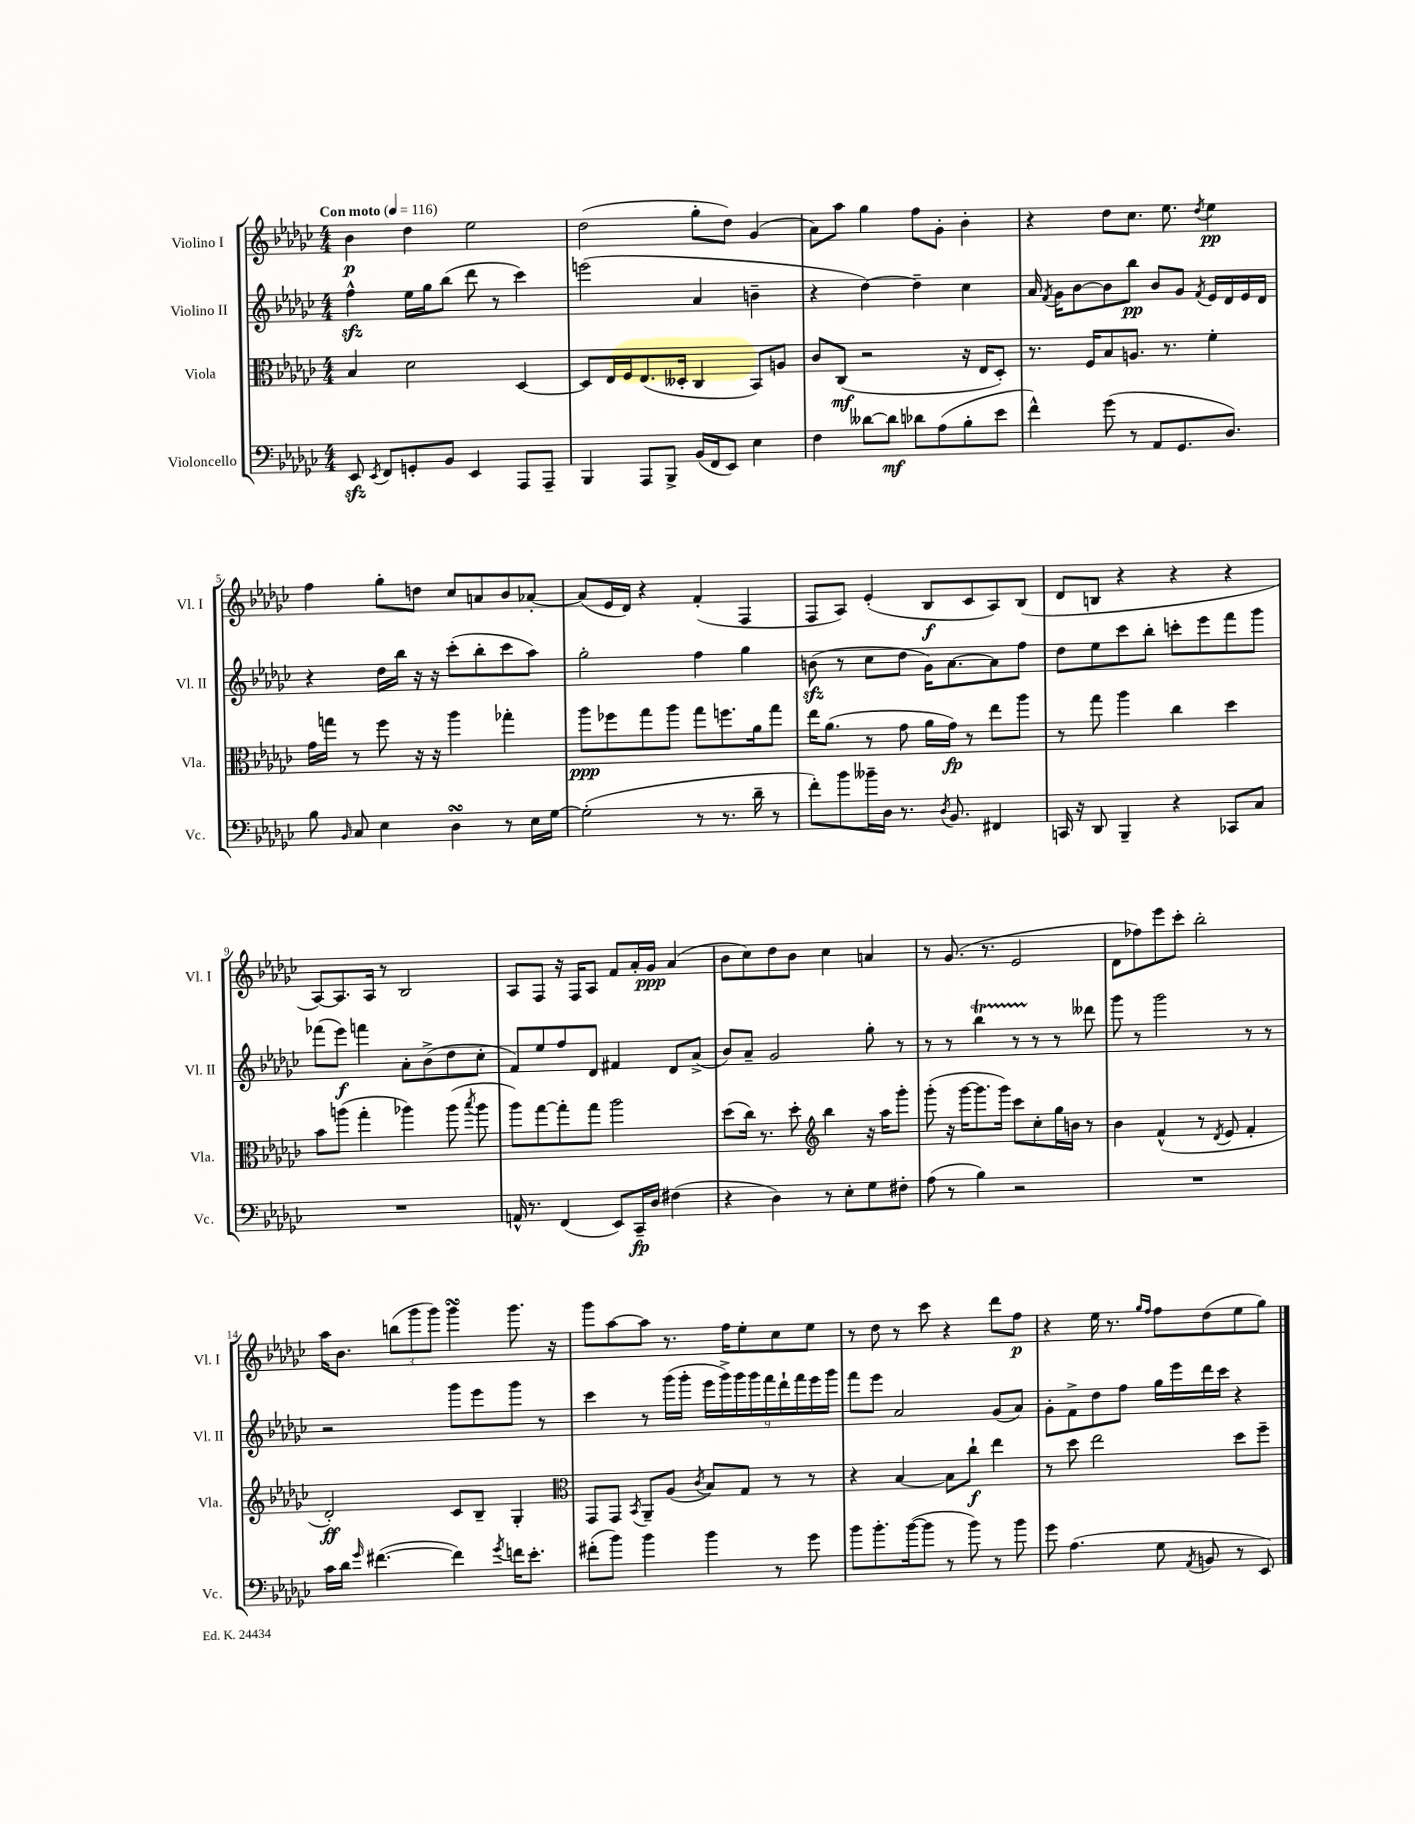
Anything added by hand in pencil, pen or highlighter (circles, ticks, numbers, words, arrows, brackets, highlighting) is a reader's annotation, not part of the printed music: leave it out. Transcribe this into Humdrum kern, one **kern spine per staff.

**kern	**dynam	**kern	**dynam	**kern	**dynam	**kern	**dynam
*part4	*part4	*part3	*part3	*part2	*part2	*part1	*part1
*staff4	*staff4	*staff3	*staff3	*staff2	*staff2	*staff1	*staff1
*I"Violoncello	*	*I"Viola	*	*I"Violino II	*	*I"Violino I	*
*I'Vc.	*	*I'Vla.	*	*I'Vl. II	*	*I'Vl. I	*
*clefF4	*	*clefC3	*	*clefG2	*	*clefG2	*
*k[b-e-a-d-g-c-]	*	*k[b-e-a-d-g-c-]	*	*k[b-e-a-d-g-c-]	*	*k[b-e-a-d-g-c-]	*
*M4/4	*	*M4/4	*	*M4/4	*	*M4/4	*
*MM116	*	*MM116	*	*MM116	*	*MM116	*
=1	=1	=1	=1	=1	=1	=1	=1
!	!	!	!	!	!	!LO:TX:a:B:t=Con moto	!
8EE-zz/	.	4B-/	.	4ffzz^^\	.	4b-\	p
8qEE-/	.	.	.	.	.	.	.
8FF/L	.	.	.	.	.	.	.
8GGn'/	.	2d-\	.	16ee-\LL	.	4dd-\	.
.	.	.	.	16gg-\J	.	.	.
8BB-/J	.	.	.	(8bb-\J	.	.	.
4EE-/	.	.	.	8ddd-\	.	2ee-\	.
.	.	.	.	8r	.	.	.
8AAA-/L	.	[4D-/	.	4ccc-\)	.	.	.
8AAA-~/J	.	.	.	.	.	.	.
=2	=2	=2	=2	=2	=2	=2	=2
4BBB-/	.	8D-/L]	.	(2eeen\	.	(2dd-\	.
.	.	16E-/L	.	.	.	.	.
.	.	16F/J	.	.	.	.	.
8AAA-/L	.	(8.E-/	.	.	.	.	.
8BBB-^/J	.	.	.	.	.	.	.
.	.	16D--X'/Jk	.	.	.	.	.
(16BB-/LL	.	4C-/	.	4a-/	.	8gg-'\L	.
16FF/J	.	.	.	.	.	.	.
8EE-/J)	.	.	.	.	.	8dd-\J)	.
4E-\	.	8BB-/L)	.	4bn~\	.	(4g-/	.
.	.	8An/J	.	.	.	.	.
=3	=3	=3	=3	=3	=3	=3	=3
4F\	.	8c-/L	.	4r	.	8a-\L)	.
.	.	(8C-/J	mf	.	.	8aa-\J	.
[8d--X\L	.	2r	.	[4dd-\)	.	4gg-\	.
8d--\J]	mf	.	.	.	.	.	.
8d-X\L	.	.	.	4dd-~\]	.	8ff\L	.
(8A-\	.	.	.	.	.	8g-'\J	.
8B-'\	.	16r	.	4cc-\	.	4b-'\	.
.	.	16E-/KL	.	.	.	.	.
8e-\J	.	8D-'/J)	.	.	.	.	.
=4	=4	=4	=4	=4	=4	=4	=4
4f^^\)	.	8.r	.	16a-/	.	4r	.
.	.	.	.	8qf/	.	.	.
.	.	.	.	16g-\KL	.	.	.
.	.	.	.	[8b-\	.	.	.
.	.	16F/KL	.	.	.	.	.
(8g-\	.	8B-/	.	8b-\]	.	8dd-\L	.
8r	.	8.An/J	.	8bb-\J	pp	8.cc-\J	.
8AA-/L	.	.	.	8b-/L	.	.	.
.	.	8.r	.	.	.	8.ee-\	.
8.GG-/	.	.	.	8g-/J	.	.	.
.	.	.	.	8qf/	.	8qdd-/	.
.	.	4f'\	.	16e-/LL	.	4ee-\	pp
8.D-/J)	.	.	.	16d-/	.	.	.
.	.	.	.	16e-/	.	.	.
.	.	.	.	16d-/JJ	.	.	.
!!LO:LB:g=z
=5	=5	=5	=5	=5	=5	=5	=5
8B-\	.	16g-\LL	.	4r	.	4ff\	.
.	.	16ggn\JJ	.	.	.	.	.
16qqBB-/	.	.	.	.	.	.	.
8C-/	.	8r	.	.	.	.	.
4E-\	.	8ff\	.	16dd-\LL	.	8gg-'\L	.
.	.	.	.	16bb-\JJ	.	.	.
.	.	16r	.	16r	.	8ddn\J	.
.	.	16r	.	16r	.	.	.
4D-sSSS\	.	4aa-\	.	(8ccc-'\L	.	8cc-/L	.
.	.	.	.	8bb-'\	.	8an/	.
8r	.	4gg-X'\	.	8ccc-\	.	8b-/	.
16E-\LL	.	.	.	8aa-\J)	.	[8a-X'/J	.
[16G-\JJ	.	.	.	.	.	.	.
=6	=6	=6	=6	=6	=6	=6	=6
(2G-'\]	.	8aa-\L	ppp	2gg-'\	.	(8a-/L]	.
.	.	8ff-X\	.	.	.	16e-/L	.
.	.	.	.	.	.	16d-/JJ)	.
.	.	8gg-\	.	.	.	4r	.
.	.	8aa-\J	.	.	.	.	.
8r	.	8gg-\L	.	4ff\	.	(4f'/	.
8.r	.	8.ffn\	.	.	.	.	.
.	.	.	.	4gg-\	.	4F/	.
16d-~\	.	16a-\k	.	.	.	.	.
8r	.	8gg-\J	.	.	.	.	.
=7	=7	=7	=7	=7	=7	=7	=7
8f'\L)	.	16ee-\KL	.	(8bnzz\	.	8F/L	.
.	.	(8.a-\J	.	.	.	.	.
8b-\	.	.	.	8r	.	8A-/J)	.
16b--X~\L	.	8r	.	8cc-\L	.	(4e-'/	.
16D-\JJ	.	.	.	.	.	.	.
8.r	.	8g-\	.	8dd-\J	.	.	.
.	.	16a-\LL	.	16g-\KL)	.	8B-/L	f
8qD-/	.	.	.	.	.	.	.
8.BB-/	.	16g-\JJ)	fp	[8.a-\	.	.	.
.	.	8r	.	.	.	8c-/	.
4FF#X/	.	8ee-\L	.	8a-\]	.	8A-/)	.
.	.	8aa-\J	.	8ff\J	.	(8B-/J	.
=8	=8	=8	=8	=8	=8	=8	=8
16CCn/	.	8r	.	8dd-\L	.	8d-/L	.
16r	.	.	.	.	.	.	.
8DD-/	.	8gg-\	.	8ee-\	.	8Bn/J	.
4BBB-~/	.	4aa-\	.	8ccc-\	.	4r	.
.	.	.	.	8bb-'\J	.	.	.
4r	.	4cc-\	.	8cccn'\L	.	4r	.
.	.	.	.	8eee-\	.	.	.
8CC-X/L	.	4dd-\	.	8fff\	.	4r	.
8C-/J	.	.	.	8ggg-\J	.	.	.
!!LO:LB:g=z
=9	=9	=9	=9	=9	=9	=9	=9
1r	.	8b-\L	.	(8fff-X\L	.	[8A-/L)	.
.	.	(8aan\J	.	8eee-\J)	f	8.A-/]	.
.	.	4gg-'\	.	4fffn\	.	.	.
.	.	.	.	.	.	16A-/Jk	.
.	.	.	.	.	.	8r	.
.	.	4aa-X\)	.	8a-'\L	.	2B-/	.
.	.	.	.	(8b-^\	.	.	.
.	.	(8aa-\	.	8dd-\	.	.	.
.	.	8qbb-/	.	.	.	.	.
.	.	8aa-\	.	8cc-'\J	.	.	.
=10	=10	=10	=10	=10	=10	=10	=10
16AAn^^/	.	8aa-\L)	.	8f/L)	.	8A-/L	.
8.r	.	.	.	.	.	.	.
.	.	[8gg-\	.	8ee-/	.	8F/J	.
(4FF/	.	8gg-'\]	.	8ff/	.	16r	.
.	.	.	.	.	.	16F/KL	.
.	.	8gg-\J	.	8d-/J	.	8A-/J	.
8EE-/L)	.	2aa-\	.	4f#X/	.	8f/L	.
16CC-~/L	fp	.	.	.	.	16a-'/L	.
16D-/JJ	.	.	.	.	.	16g-/JJ	ppp
(4F#X\	.	.	.	8d-/L	.	(4a-/	.
.	.	.	.	(8a-^/J	.	.	.
=11	=11	=11	=11	=11	=11	=11	=11
4r	.	(8dd-\L	.	8b-/L)	.	8b-\L	.
.	.	16cc-\Jk)	.	8a-~/J	.	8cc-\)	.
.	.	8.r	.	.	.	.	.
4D-\)	.	.	.	2g-/	.	8dd-\	.
.	.	8dd-'\	.	.	.	8b-\J	.
*	*	*clefG2	*	*	*	*	*
8r	.	4bb-\	.	.	.	4cc-\	.
8E-'\L	.	.	.	.	.	.	.
8G-\	.	16r	.	8gg-'\	.	4an/	.
.	.	16aa-\KL	.	.	.	.	.
8F#X'\J	.	8ggg-'\J	.	8r	.	.	.
=12	=12	=12	=12	=12	=12	=12	=12
(8A-\	.	(8ggg-'\	.	8r	.	8r	.
8r	.	16r	.	8r	.	(8.g-/	.
.	.	[16ggg-\KL	.	.	.	.	.
4B-\)	.	8.ggg-\]	.	4bb-t\	.	.	.
.	.	.	.	.	.	8.r	.
.	.	16ggg-\Jk)	.	.	.	.	.
2r	.	8ccc-\L	.	8r	.	2e-/	.
.	.	8cc-'\	.	8r	.	.	.
.	.	16gg-\L	.	8r	.	.	.
.	.	16bn\JJ	.	.	.	.	.
.	.	8r	.	8ddd--X\	.	.	.
=13	=13	=13	=13	=13	=13	=13	=13
1r	.	4b-\	.	8ggg-\	.	8d-\L	.
.	.	.	.	8r	.	8ff-X\)	.
.	.	(4f^^/	.	2ggg-\	.	8eee-\	.
.	.	.	.	.	.	8ccc-'\J	.
.	.	8r	.	.	.	2bb-'\	.
.	.	8qd-/	.	.	.	.	.
.	.	8e-/	.	.	.	.	.
.	.	4f'/	.	8r	.	.	.
.	.	.	.	8r	.	.	.
!!LO:LB:g=z
=14	=14	=14	=14	=14	=14	=14	=14
16c-\LL	.	2d-'/)	ff	2r	.	16aa-\KL	.
16d-\JJ	.	.	.	.	.	8.b-\J	.
16qqg-/	.	.	.	.	.	.	.
([4.f#X\	.	.	.	.	.	.	.
.	.	.	.	.	.	(12bbn\L	.
.	.	.	.	.	.	12ggg-\	.
.	.	.	.	.	.	12ggg-\J)	.
4f#\])	.	8c-/L	.	8ggg-\L	.	4ggg-sSSs\	.
.	.	8B-~/J	.	8eee-\	.	.	.
8qg-/	.	.	.	.	.	.	.
16fn\KL	.	4G-'/	.	8ggg-\J	.	8.ggg-\	.
8.e-'\J	.	.	.	.	.	.	.
.	.	.	.	8r	.	.	.
.	.	.	.	.	.	16r	.
=15	=15	=15	=15	=15	=15	=15	=15
*	*	*clefC3	*	*	*	*	*
(8f#X'\L	.	8GG-/L	.	4ccc-\	.	8ggg-\L	.
8b-\J)	.	8GG-/J	.	.	.	[8aa-\	.
.	.	8qBB-/	.	.	.	.	.
4b-\	.	8AA-~/L	.	8r	.	8aa-\J]	.
.	.	(8A-/J	.	(16ggg-\LL	.	8.r	.
.	.	.	.	16ggg-'\JJ	.	.	.
.	.	8qc-/	.	.	.	.	.
4b-\	.	8B-/L)	.	18eee-\LL	.	.	.
.	.	.	.	18ggg-^\)	.	.	.
.	.	.	.	.	.	16ff\KL	.
.	.	.	.	18ggg-\	.	.	.
.	.	8G-/J	.	.	.	8ee-'\	.
.	.	.	.	18ggg-\	.	.	.
.	.	.	.	18fff\	.	.	.
8r	.	8r	.	.	.	8cc-\	.
.	.	.	.	18ddd-`\	.	.	.
.	.	.	.	18fff\	.	.	.
8g-\	.	8r	.	.	.	8ee-\J	.
.	.	.	.	18eee-\	.	.	.
.	.	.	.	18ggg-\JJ	.	.	.
=16	=16	=16	=16	=16	=16	=16	=16
8b-\L	.	4r	.	8fff\L	.	8r	.
8.b-'\	.	.	.	8eee-\J	.	8dd-\	.
.	.	[4B-/	.	2a-/	.	8r	.
([16b-\k	.	.	.	.	.	.	.
8b-\J]	.	.	.	.	.	8ccc-\	.
8r	.	8B-\L]	.	.	.	4r	.
8b-\)	.	8cc-`\J	f	.	.	.	.
8r	.	4ee-\	.	(8g-/L	.	8ddd-\L	.
8b-\	.	.	.	8a-/J)	.	8ff\J	p
=17	=17	=17	=17	=17	=17	=17	=17
8g-\	.	8r	.	8g-'\L	.	4r	.
(4.A-\	.	8dd-\	.	8f^\	.	.	.
.	.	2ee-\	.	8dd-\	.	16ee-\	.
.	.	.	.	.	.	8.r	.
.	.	.	.	8ff\J	.	.	.
.	.	.	.	.	.	16qqgg-/LL	.
.	.	.	.	.	.	16qqff/JJ	.
8G-\	.	.	.	16gg-\LL	.	8ff\L	.
.	.	.	.	16eee-\	.	.	.
8qAA-/	.	.	.	.	.	.	.
8BBn/	.	.	.	16ddd-\	.	(8dd-\	.
.	.	.	.	16ccc-\JJ	.	.	.
8r	.	8dd-\L	.	4r	.	8ee-\	.
8EE-/)	.	8ff~\J	.	.	.	8gg-\J)	.
==	==	==	==	==	==	==	==
*-	*-	*-	*-	*-	*-	*-	*-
════
Task to carry out =>
List each line of the records above that contains the string "kern". Case counts, so only lines with that exact capitalization qualify.

Output =>
Anything added by hand in pencil, pen or highlighter (circles, ticks, numbers, words, arrows, brackets, highlighting) is a reader's annotation, not part of the printed music: leave it out. Transcribe this into Humdrum kern, one **kern spine per staff.
**kern	**dynam	**kern	**dynam	**kern	**dynam	**kern	**dynam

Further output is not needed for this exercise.